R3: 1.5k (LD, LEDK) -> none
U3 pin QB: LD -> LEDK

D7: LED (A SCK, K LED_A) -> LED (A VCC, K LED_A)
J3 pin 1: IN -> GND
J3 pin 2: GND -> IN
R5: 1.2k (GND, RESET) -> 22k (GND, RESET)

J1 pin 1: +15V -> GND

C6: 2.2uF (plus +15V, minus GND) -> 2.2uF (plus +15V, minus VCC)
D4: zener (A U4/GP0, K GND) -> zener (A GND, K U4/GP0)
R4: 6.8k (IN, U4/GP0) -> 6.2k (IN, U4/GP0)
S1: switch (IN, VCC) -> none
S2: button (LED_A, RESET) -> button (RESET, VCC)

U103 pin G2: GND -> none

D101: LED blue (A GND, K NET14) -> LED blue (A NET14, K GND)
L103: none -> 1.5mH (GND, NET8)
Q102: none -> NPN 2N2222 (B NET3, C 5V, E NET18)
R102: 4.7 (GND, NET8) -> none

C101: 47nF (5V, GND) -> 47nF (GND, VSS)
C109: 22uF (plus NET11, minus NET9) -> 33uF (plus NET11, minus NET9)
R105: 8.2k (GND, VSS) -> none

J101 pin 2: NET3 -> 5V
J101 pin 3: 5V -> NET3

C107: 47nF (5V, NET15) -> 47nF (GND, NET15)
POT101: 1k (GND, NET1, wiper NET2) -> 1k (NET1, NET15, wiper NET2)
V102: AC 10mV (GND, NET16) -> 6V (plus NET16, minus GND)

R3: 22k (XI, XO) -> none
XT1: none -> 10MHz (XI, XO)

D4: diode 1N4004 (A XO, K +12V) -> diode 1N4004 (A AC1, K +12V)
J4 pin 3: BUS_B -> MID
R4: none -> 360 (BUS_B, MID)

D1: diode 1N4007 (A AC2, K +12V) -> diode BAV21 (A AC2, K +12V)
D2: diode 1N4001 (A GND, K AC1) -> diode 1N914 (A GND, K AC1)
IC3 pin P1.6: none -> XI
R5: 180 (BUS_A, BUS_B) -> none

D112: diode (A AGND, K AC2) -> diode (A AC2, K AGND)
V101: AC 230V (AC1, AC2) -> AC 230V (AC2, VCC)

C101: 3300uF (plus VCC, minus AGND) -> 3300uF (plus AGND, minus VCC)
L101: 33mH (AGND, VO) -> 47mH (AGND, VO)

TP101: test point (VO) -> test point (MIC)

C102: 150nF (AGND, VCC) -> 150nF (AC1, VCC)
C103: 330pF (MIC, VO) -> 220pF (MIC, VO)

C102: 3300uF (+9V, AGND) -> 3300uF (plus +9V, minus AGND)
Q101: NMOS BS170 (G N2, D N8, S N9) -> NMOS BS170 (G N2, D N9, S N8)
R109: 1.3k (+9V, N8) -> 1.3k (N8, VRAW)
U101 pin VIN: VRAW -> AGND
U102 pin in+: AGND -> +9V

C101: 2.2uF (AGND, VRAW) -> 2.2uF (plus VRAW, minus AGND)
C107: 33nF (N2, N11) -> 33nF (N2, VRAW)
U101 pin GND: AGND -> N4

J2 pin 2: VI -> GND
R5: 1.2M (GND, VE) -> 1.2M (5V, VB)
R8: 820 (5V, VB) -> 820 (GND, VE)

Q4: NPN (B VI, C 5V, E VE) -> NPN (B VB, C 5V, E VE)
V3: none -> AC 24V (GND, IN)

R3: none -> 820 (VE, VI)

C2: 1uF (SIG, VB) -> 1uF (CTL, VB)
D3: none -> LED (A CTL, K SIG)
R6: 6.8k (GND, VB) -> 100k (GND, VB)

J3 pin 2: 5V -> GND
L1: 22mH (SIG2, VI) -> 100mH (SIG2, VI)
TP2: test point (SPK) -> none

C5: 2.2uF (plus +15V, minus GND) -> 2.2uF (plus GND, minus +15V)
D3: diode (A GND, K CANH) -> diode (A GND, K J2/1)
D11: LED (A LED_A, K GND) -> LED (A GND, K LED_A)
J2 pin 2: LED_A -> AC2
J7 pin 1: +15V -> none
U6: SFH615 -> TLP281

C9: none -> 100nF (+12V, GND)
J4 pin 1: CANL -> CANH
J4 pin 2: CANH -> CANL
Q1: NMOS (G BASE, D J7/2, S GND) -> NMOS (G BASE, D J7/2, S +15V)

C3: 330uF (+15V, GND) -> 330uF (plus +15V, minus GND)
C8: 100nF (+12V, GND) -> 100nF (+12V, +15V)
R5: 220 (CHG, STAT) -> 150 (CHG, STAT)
===
▸ WORK INSTRUCTION: All that is wanted is the stretch of lines above from the one containing "V102: AC 10mV" through the one containing "C101: 3300uF (plus", duplicated exactly.

▸ ANSWER SECTION:
V102: AC 10mV (GND, NET16) -> 6V (plus NET16, minus GND)

R3: 22k (XI, XO) -> none
XT1: none -> 10MHz (XI, XO)

D4: diode 1N4004 (A XO, K +12V) -> diode 1N4004 (A AC1, K +12V)
J4 pin 3: BUS_B -> MID
R4: none -> 360 (BUS_B, MID)

D1: diode 1N4007 (A AC2, K +12V) -> diode BAV21 (A AC2, K +12V)
D2: diode 1N4001 (A GND, K AC1) -> diode 1N914 (A GND, K AC1)
IC3 pin P1.6: none -> XI
R5: 180 (BUS_A, BUS_B) -> none

D112: diode (A AGND, K AC2) -> diode (A AC2, K AGND)
V101: AC 230V (AC1, AC2) -> AC 230V (AC2, VCC)

C101: 3300uF (plus VCC, minus AGND) -> 3300uF (plus AGND, minus VCC)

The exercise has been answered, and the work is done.